Aim of the task: Your copy should hold only the lines from the one containing "none -> grey brick D6:F6 level 1" through the final line of the entries, exactly as written, with no pictures.

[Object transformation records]
○ ○ ○ ○

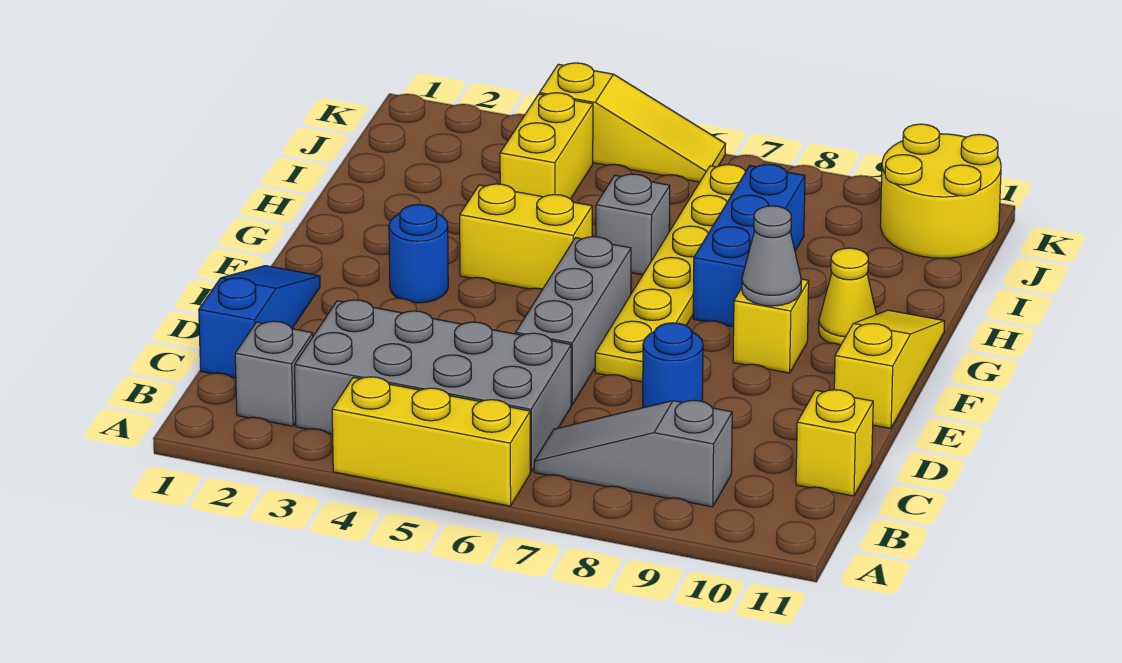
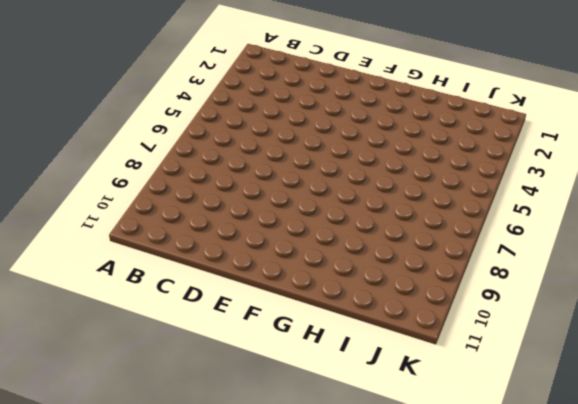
none -> yellow brick A4:A6 level 1
none -> grey brick B2 level 1
none -> grey brick B3:C6 level 1

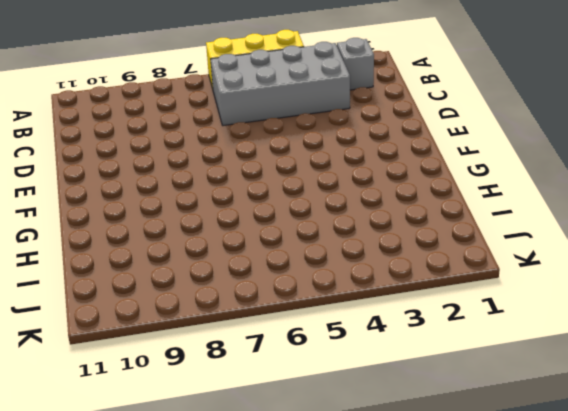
none -> grey slope B7:B9 level 1 top 9
none -> blue slope C1:E1 level 1 top C
none -> yellow brick C11 level 1

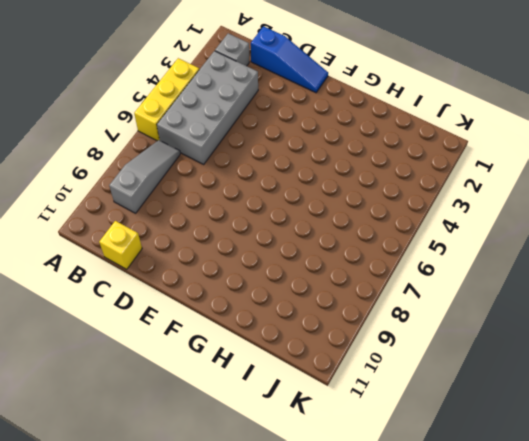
none -> grey brick D6:F6 level 1
none -> blue round brick D8 level 1
none -> yellow plate E7:J7 level 1

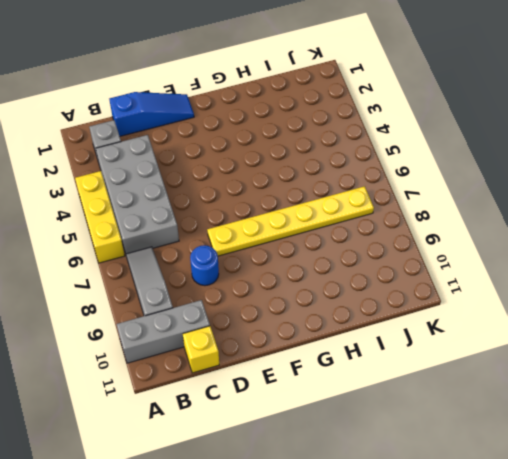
grey brick A10:C10 level 1 -> grey brick D6:F6 level 1
none -> yellow slope E11:G11 level 1 top E
none -> blue round brick F3 level 1
none -> yellow brick F9 level 1

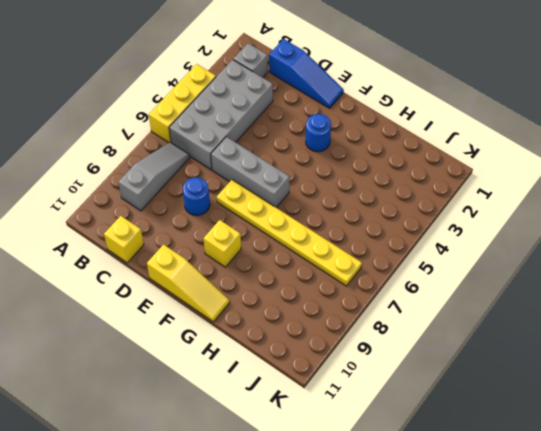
none -> yellow brick G4:G5 level 1
none -> blue brick G8:I8 level 1
none -> yellow cone G10 level 1

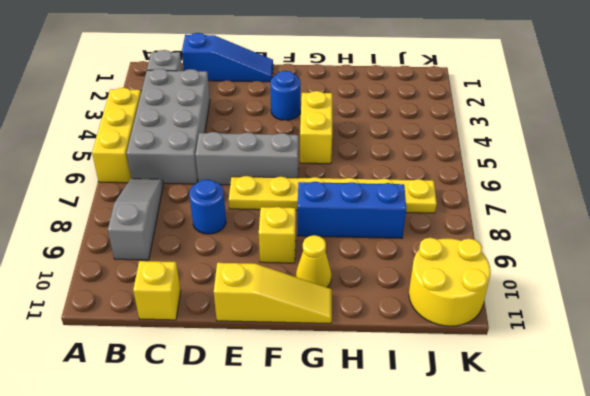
none -> grey brick H6 level 1
none -> yellow brick I4:J4 level 1
none -> yellow slope K4:K6 level 1 top 4

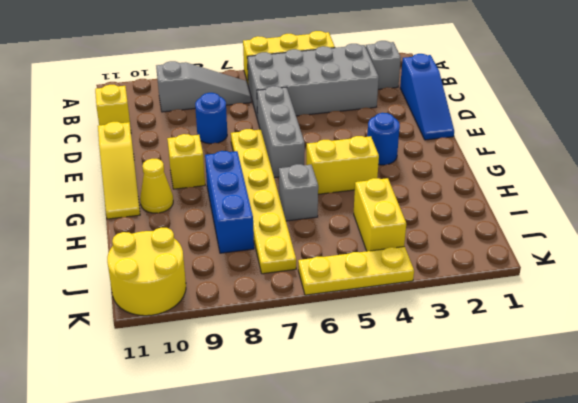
yellow plate K4:K6 level 1 -> yellow slope K4:K6 level 1 top 4
none -> grey cone F9 level 2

○ ○ ○ ○

Task result:
none -> grey brick D6:F6 level 1
none -> blue round brick D8 level 1
none -> yellow plate E7:J7 level 1

grey brick A10:C10 level 1 -> grey brick D6:F6 level 1
none -> yellow slope E11:G11 level 1 top E
none -> blue round brick F3 level 1
none -> yellow brick F9 level 1

none -> yellow brick G4:G5 level 1
none -> blue brick G8:I8 level 1
none -> yellow cone G10 level 1

none -> grey brick H6 level 1
none -> yellow brick I4:J4 level 1
none -> yellow slope K4:K6 level 1 top 4

yellow plate K4:K6 level 1 -> yellow slope K4:K6 level 1 top 4
none -> grey cone F9 level 2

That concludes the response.